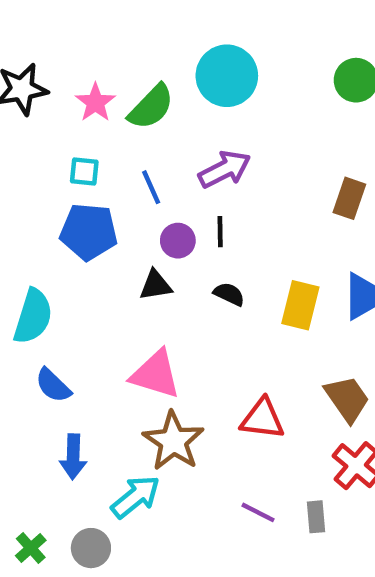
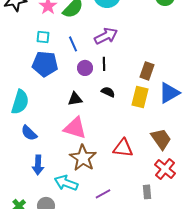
brown rectangle: (349, 198) -> (147, 71), moved
black triangle: (156, 285) -> (75, 99), moved
cyan arrow: (136, 497) -> (66, 183), turned -120
purple line: (258, 512) -> (103, 194), moved, turned -56

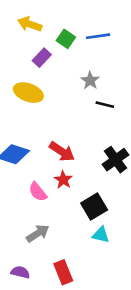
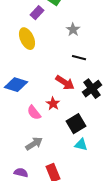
yellow ellipse: (28, 93) -> (27, 39), turned 45
black line: (105, 105) -> (79, 58), moved
red arrow: (62, 152) -> (65, 83), moved

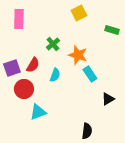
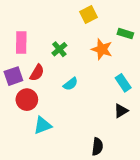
pink rectangle: (19, 19) -> (21, 43), moved
orange star: (78, 55) -> (102, 49), moved
cyan rectangle: (90, 74) -> (123, 83), moved
cyan semicircle: (55, 75) -> (71, 84), moved, turned 32

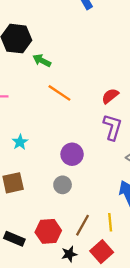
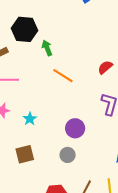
green arrow: (42, 60) -> (47, 48), turned 42
red semicircle: (110, 96) -> (105, 67), moved

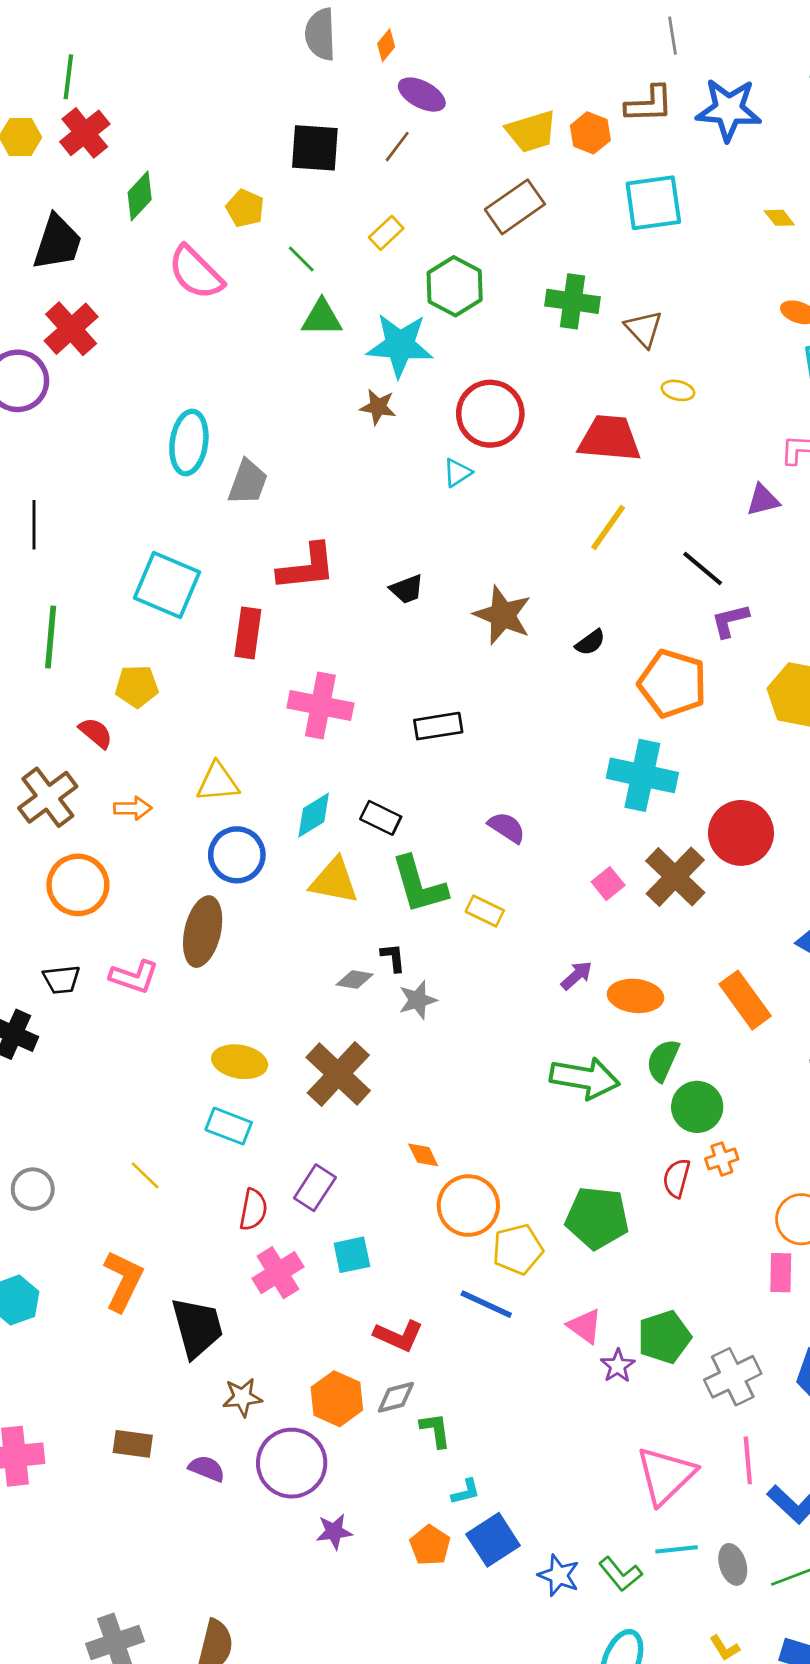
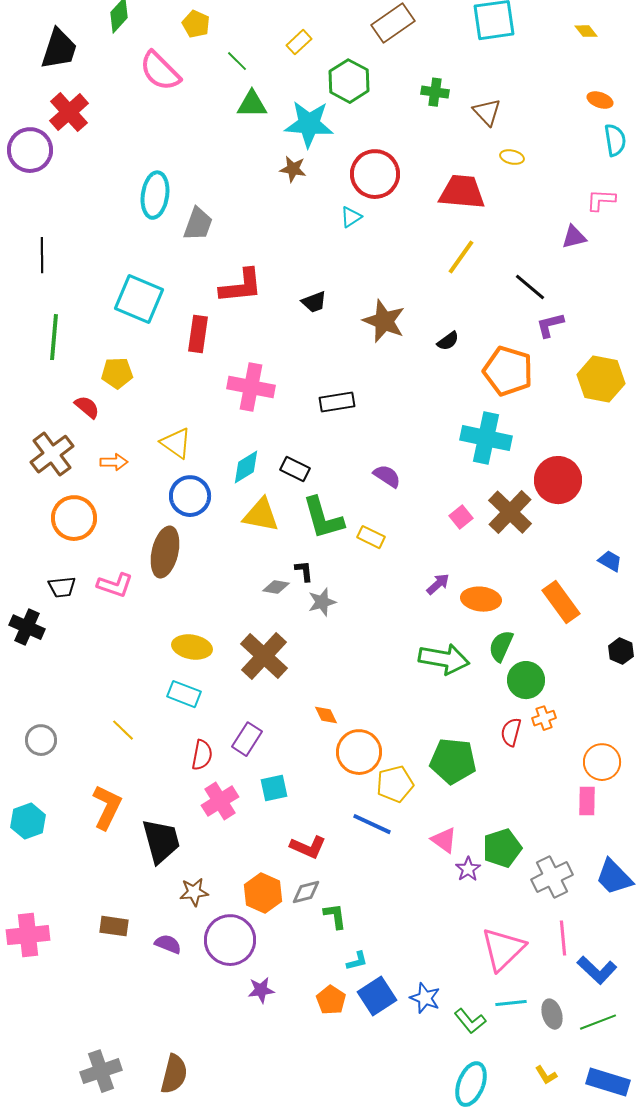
green cross: (572, 301) -> (435, 92), size x0.7
yellow triangle: (218, 782) -> (176, 443), turned 40
blue star: (559, 1575) -> (425, 998), moved

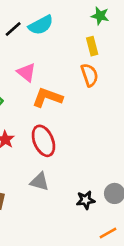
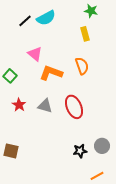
orange semicircle: (90, 75) -> (82, 66), moved
red ellipse: (43, 141) -> (74, 107), moved
gray triangle: (40, 182) -> (45, 106), moved

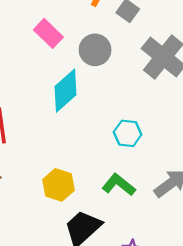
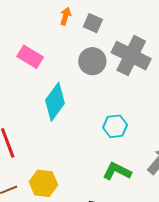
gray circle: (95, 50) -> (92, 61), moved
yellow hexagon: (58, 185) -> (43, 183), moved

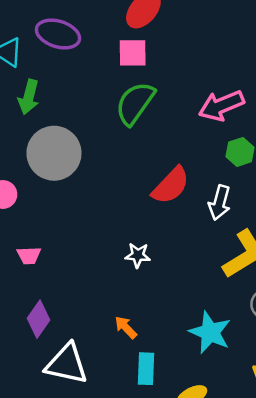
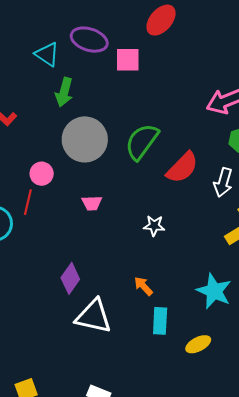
pink square: (133, 53) -> (128, 60), moved
green semicircle: (135, 103) -> (142, 142), moved
pink trapezoid: (29, 255) -> (92, 203), moved

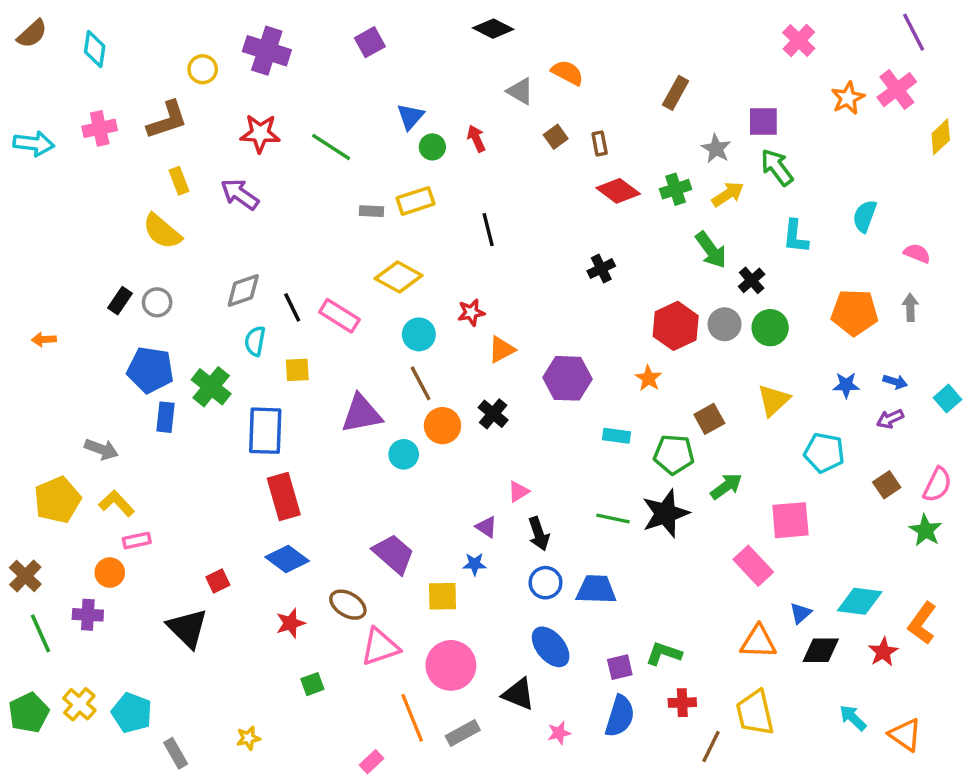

————

Work required: Everything from the line with "red arrow: (62, 152) -> (65, 83), moved" through the end of the records above, both ends included, is to be reproduced exactly, and nothing outside that span; the pictures are to be dropped.

Result of the task:
red arrow: (62, 152) -> (65, 83), moved

pink rectangle: (19, 19) -> (21, 43), moved
orange star: (78, 55) -> (102, 49), moved
cyan rectangle: (90, 74) -> (123, 83), moved
cyan semicircle: (55, 75) -> (71, 84), moved, turned 32

green arrow: (42, 60) -> (47, 48), turned 42
red semicircle: (110, 96) -> (105, 67), moved

green cross: (572, 301) -> (435, 92), size x0.7
yellow triangle: (218, 782) -> (176, 443), turned 40
blue star: (559, 1575) -> (425, 998), moved

orange semicircle: (90, 75) -> (82, 66), moved
red ellipse: (43, 141) -> (74, 107), moved
gray triangle: (40, 182) -> (45, 106), moved

gray circle: (95, 50) -> (92, 61), moved
yellow hexagon: (58, 185) -> (43, 183), moved

pink square: (133, 53) -> (128, 60), moved
green semicircle: (135, 103) -> (142, 142), moved
pink trapezoid: (29, 255) -> (92, 203), moved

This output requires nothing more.